[TO DO]:
If a picture appears in the records below, drop it, and reproduce everything else exactly.

Start of DATA FOR THE TASK

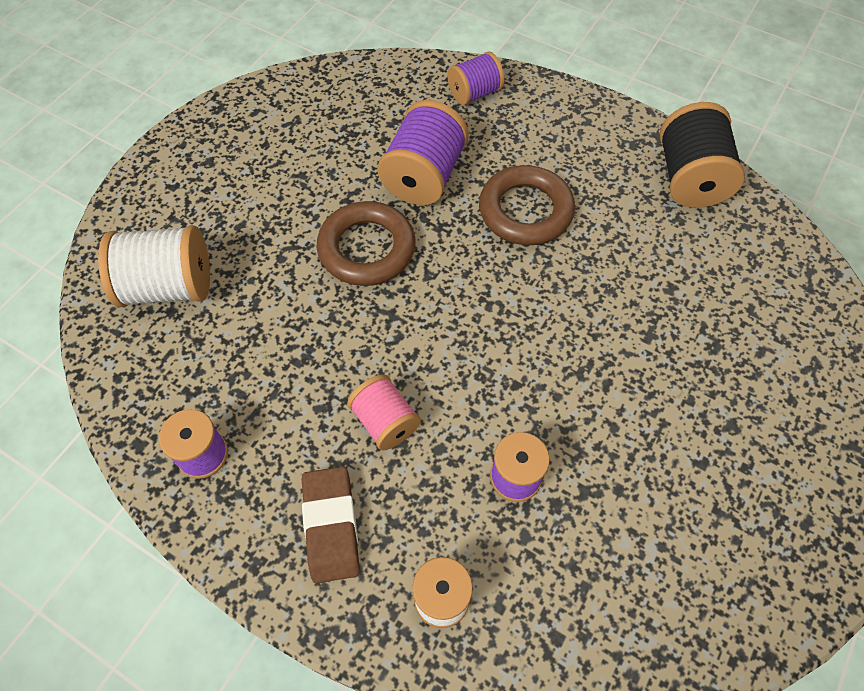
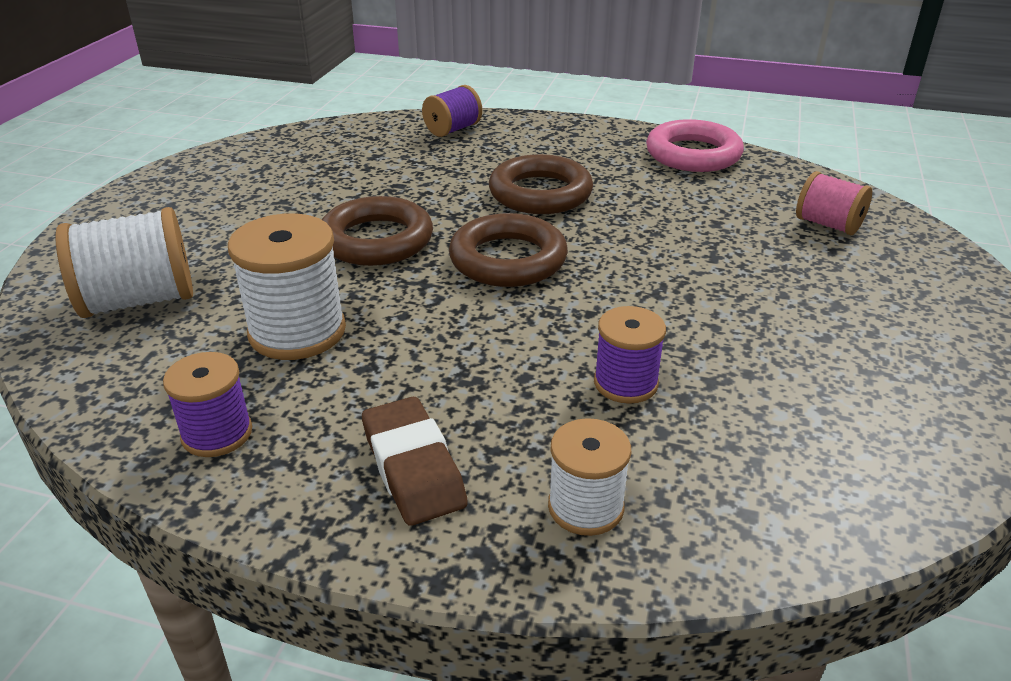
camera: 15 degrees left, 25 degrees down
pink spool [347,374,421,450] -> pink spool moved to [796,171,872,235]
purple spool [378,100,469,205] -> none
black spool [660,102,745,208] -> pink ring [646,119,744,172]
none -> white spool [228,214,346,360]
none -> brown ring [449,213,568,287]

End of DATA FOR THE TASK

[ANSWER AREA]:
camera: 15 degrees left, 25 degrees down
pink spool [347,374,421,450] -> pink spool moved to [796,171,872,235]
purple spool [378,100,469,205] -> none
black spool [660,102,745,208] -> pink ring [646,119,744,172]
none -> white spool [228,214,346,360]
none -> brown ring [449,213,568,287]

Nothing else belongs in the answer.